**WHAT YOU NEED TO DO**
Locate the line containing "grey capsule: 5 -> 7", then please write out that line and all the lines below it in the entries exactly.

**SUPPLIED RECORDS**
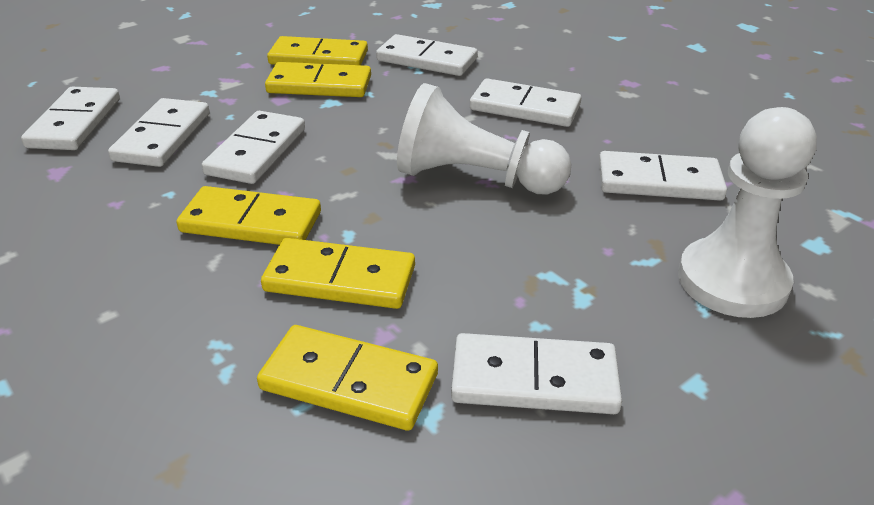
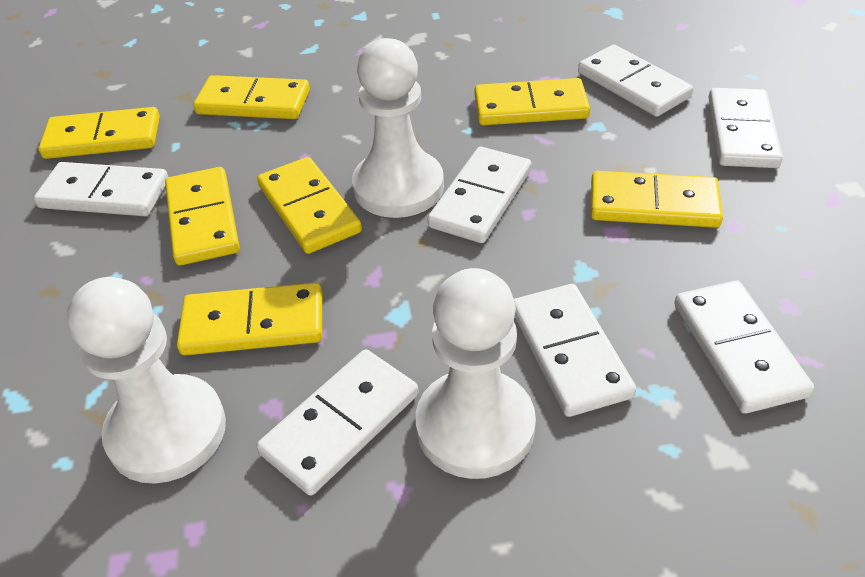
white pawn: 2 -> 3
yellow domino: 5 -> 7

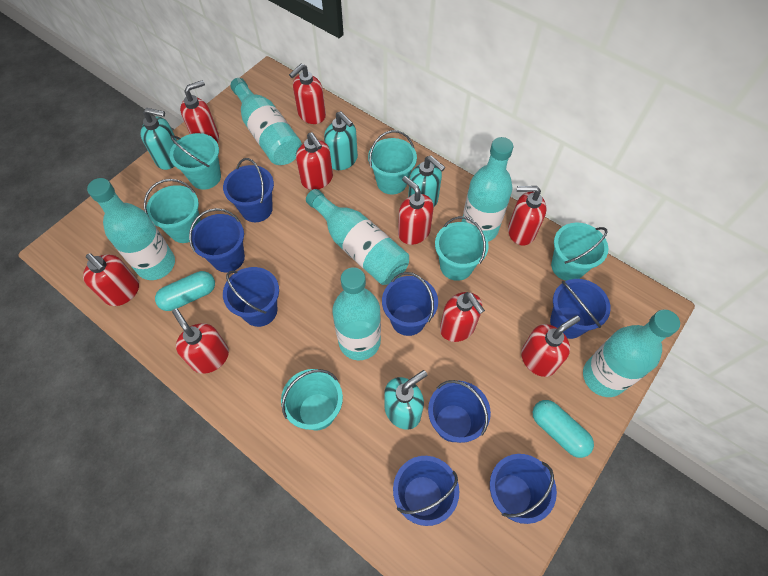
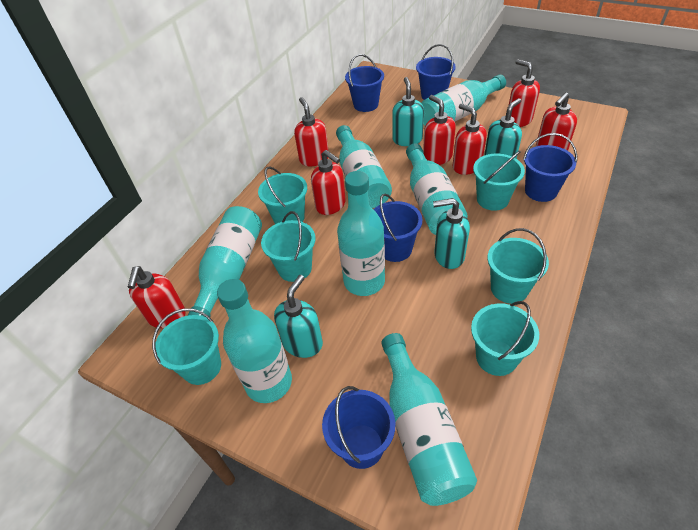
blue bucket: 8 -> 5
red soap dispenser: 9 -> 7
turquoise bottle: 6 -> 7
turquoise capsule: 2 -> 0

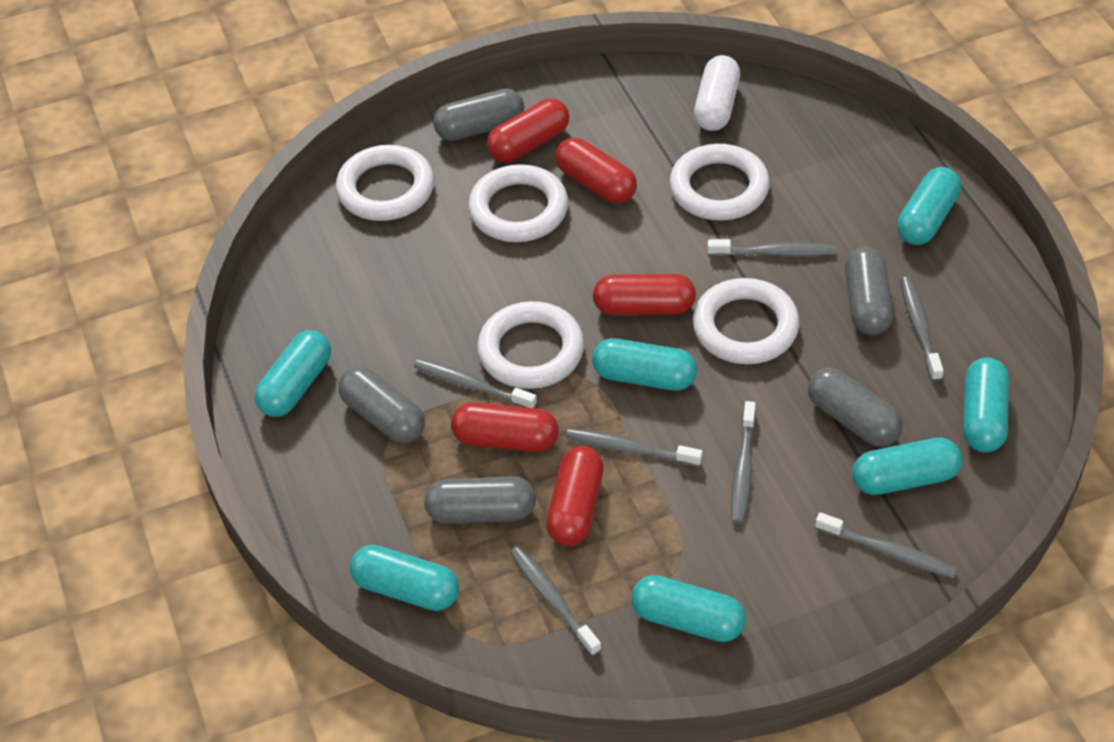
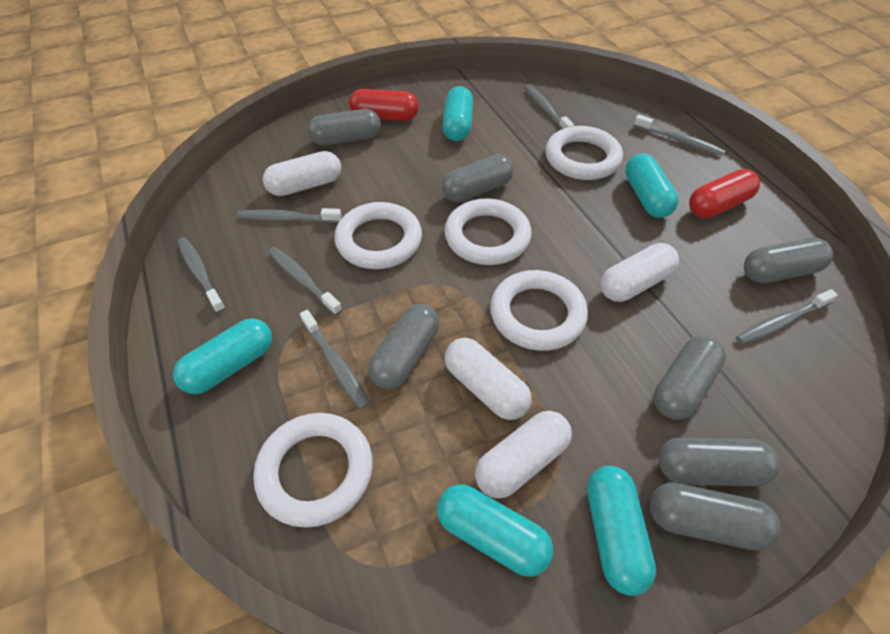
grey capsule: 5 -> 7
red capsule: 5 -> 2
turquoise capsule: 7 -> 5
white capsule: 1 -> 4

**OUTPUT FOR THIS EXERCISE**
grey capsule: 5 -> 7
red capsule: 5 -> 2
turquoise capsule: 7 -> 5
white capsule: 1 -> 4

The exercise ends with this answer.